Supplied records Block Start
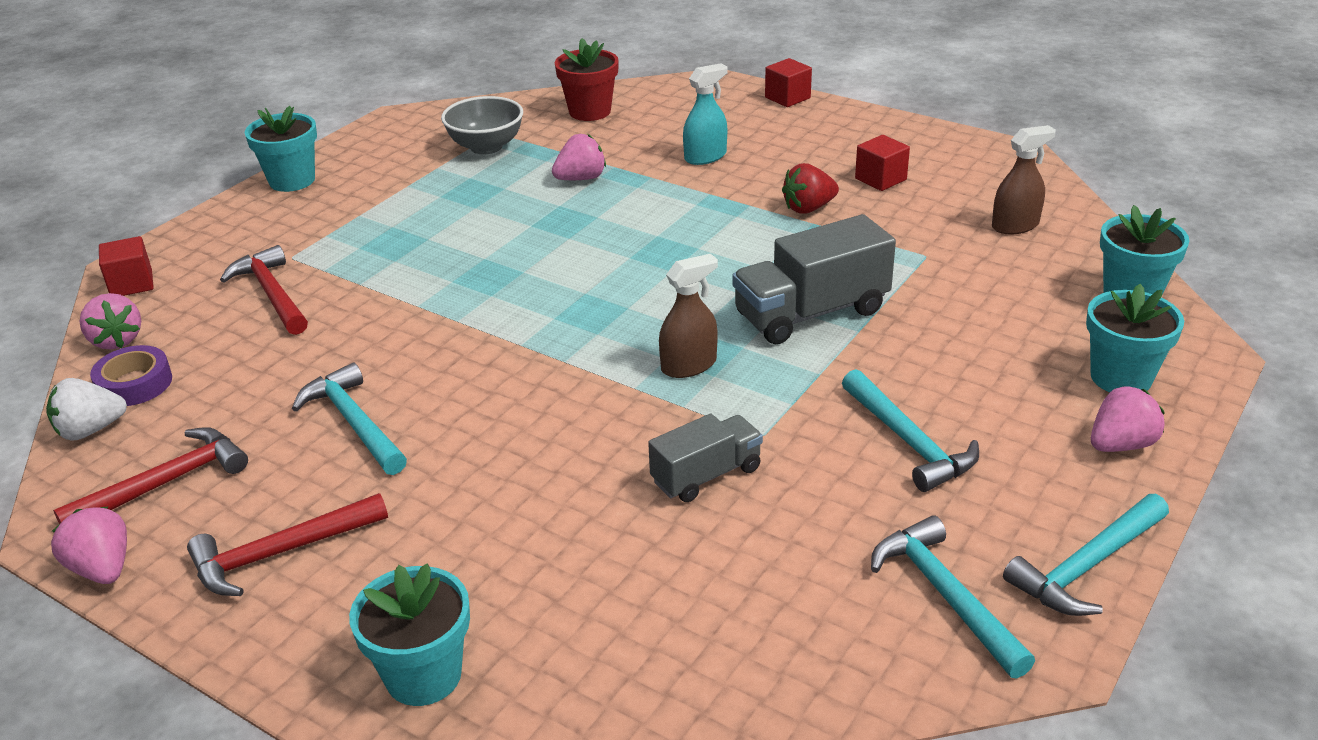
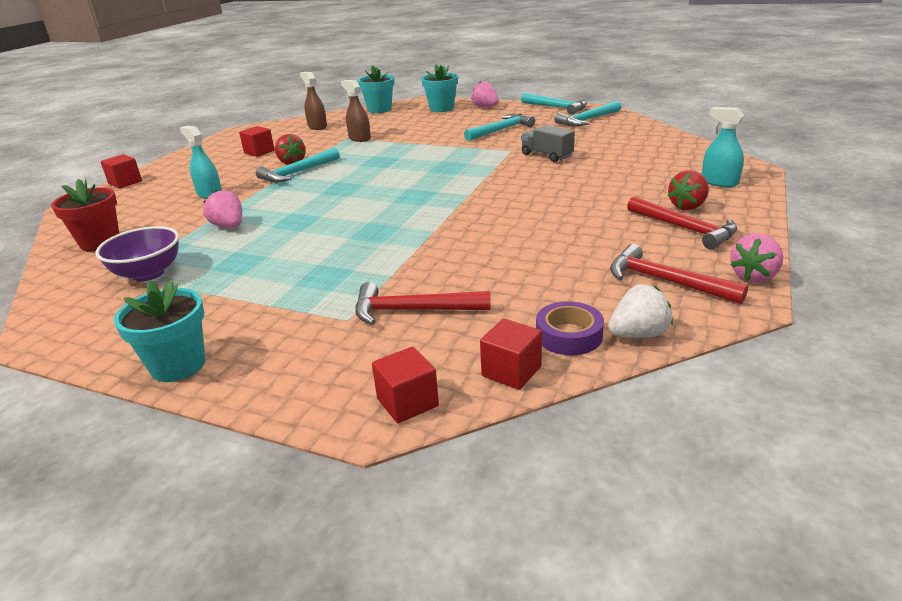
camera: 100 degrees left, 5 degrees down
(90, 430) = (638, 334): white strawberry -> white strawberry turned 75 degrees counterclockwise
(116, 340) = (511, 371): pink strawberry -> red cube
(272, 294) = (413, 310): red hammer -> red hammer turned 45 degrees clockwise
(353, 587) = (688, 206): none -> red strawberry
(354, 423) = (560, 237): turquoise hammer -> turquoise hammer (297, 173)
(423, 675) = (719, 182): turquoise flower pot -> turquoise spray bottle
(486, 147) = (148, 273): grey bowl -> purple bowl
(689, 365) = (461, 169): brown spray bottle -> brown spray bottle (359, 138)
(811, 313) = (405, 152): grey truck -> none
Supplied records Block End
● Your objective:
From the entries above, copy out every line where the string "grey" appears.

● Result of the exercise:
(486, 147) = (148, 273): grey bowl -> purple bowl
(811, 313) = (405, 152): grey truck -> none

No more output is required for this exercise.